Leave out the pictures and reproduce all of the data exactly.

Supplied material:
--*--

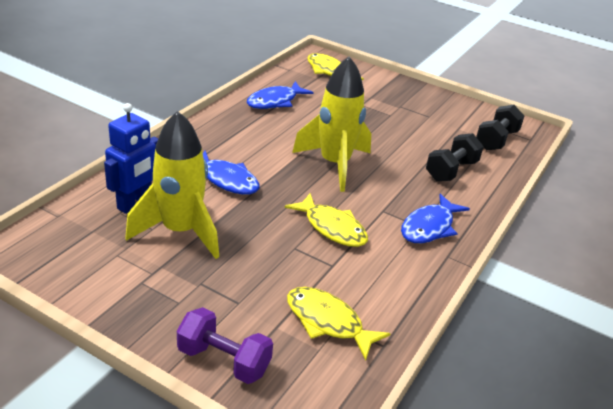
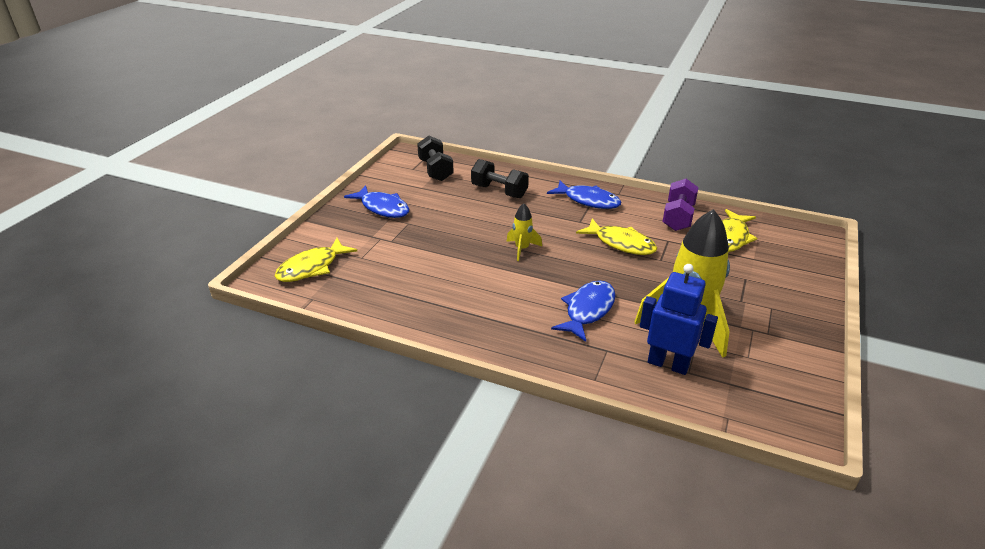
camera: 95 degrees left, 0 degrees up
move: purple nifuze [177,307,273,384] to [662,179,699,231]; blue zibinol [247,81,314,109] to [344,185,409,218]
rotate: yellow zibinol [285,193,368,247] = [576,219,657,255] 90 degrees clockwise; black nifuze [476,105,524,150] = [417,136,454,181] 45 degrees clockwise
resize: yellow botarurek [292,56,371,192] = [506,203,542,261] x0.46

--*--

Reply to the task:
camera: 95 degrees left, 0 degrees up
move: purple nifuze [177,307,273,384] to [662,179,699,231]; blue zibinol [247,81,314,109] to [344,185,409,218]
rotate: yellow zibinol [285,193,368,247] = [576,219,657,255] 90 degrees clockwise; black nifuze [476,105,524,150] = [417,136,454,181] 45 degrees clockwise
resize: yellow botarurek [292,56,371,192] = [506,203,542,261] x0.46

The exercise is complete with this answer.